** BEGIN RECORDS PROVIDED **

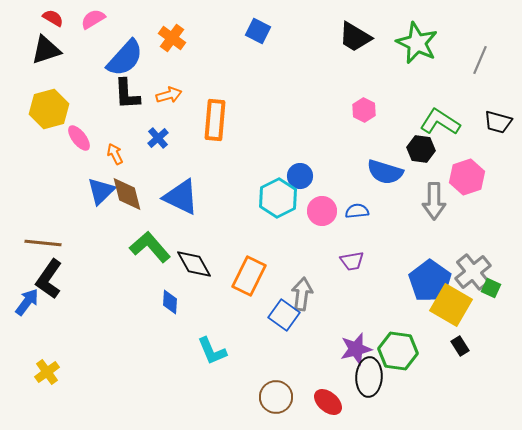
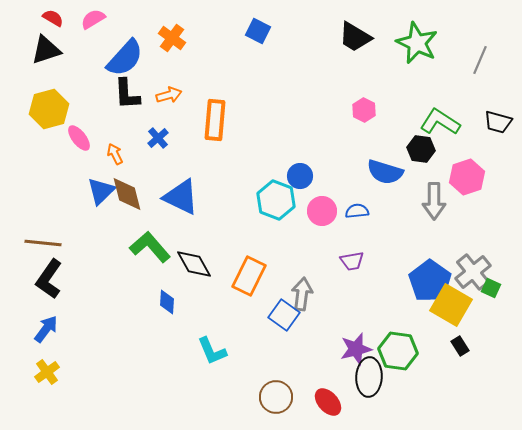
cyan hexagon at (278, 198): moved 2 px left, 2 px down; rotated 12 degrees counterclockwise
blue arrow at (27, 302): moved 19 px right, 27 px down
blue diamond at (170, 302): moved 3 px left
red ellipse at (328, 402): rotated 8 degrees clockwise
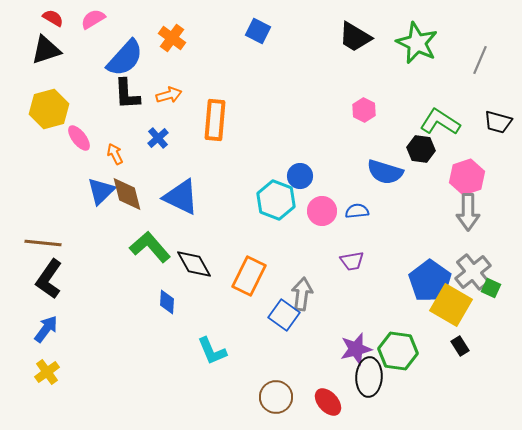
gray arrow at (434, 201): moved 34 px right, 11 px down
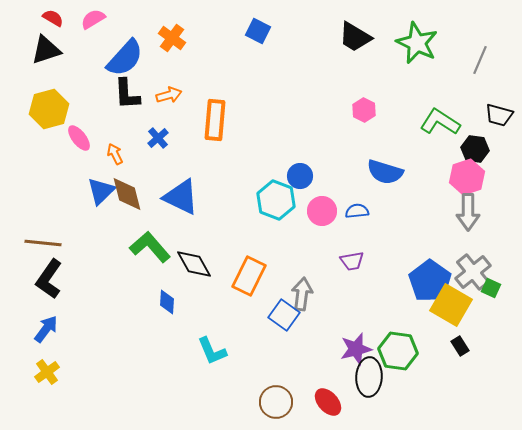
black trapezoid at (498, 122): moved 1 px right, 7 px up
black hexagon at (421, 149): moved 54 px right
brown circle at (276, 397): moved 5 px down
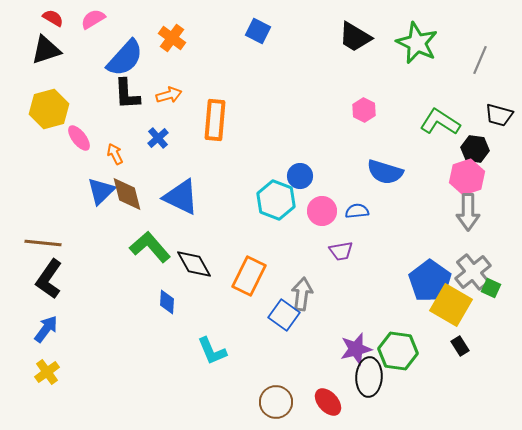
purple trapezoid at (352, 261): moved 11 px left, 10 px up
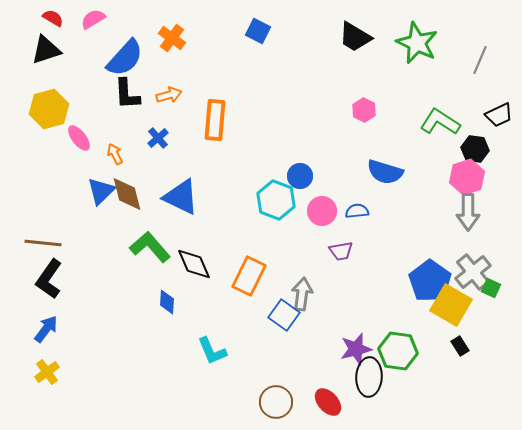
black trapezoid at (499, 115): rotated 40 degrees counterclockwise
black diamond at (194, 264): rotated 6 degrees clockwise
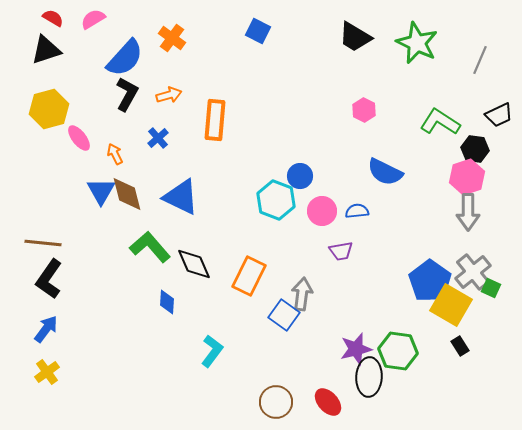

** END RECORDS PROVIDED **

• _AIM OF THE EXERCISE_:
Copy the lines of the data from the line with "gray arrow at" to the line with "purple trapezoid at", both included, and leave out the pictures.

• _REPLY TO THE EXERCISE_:
gray arrow at (434, 201): moved 34 px right, 11 px down
black trapezoid at (498, 122): moved 1 px right, 7 px up
black hexagon at (421, 149): moved 54 px right
brown circle at (276, 397): moved 5 px down
purple trapezoid at (352, 261): moved 11 px left, 10 px up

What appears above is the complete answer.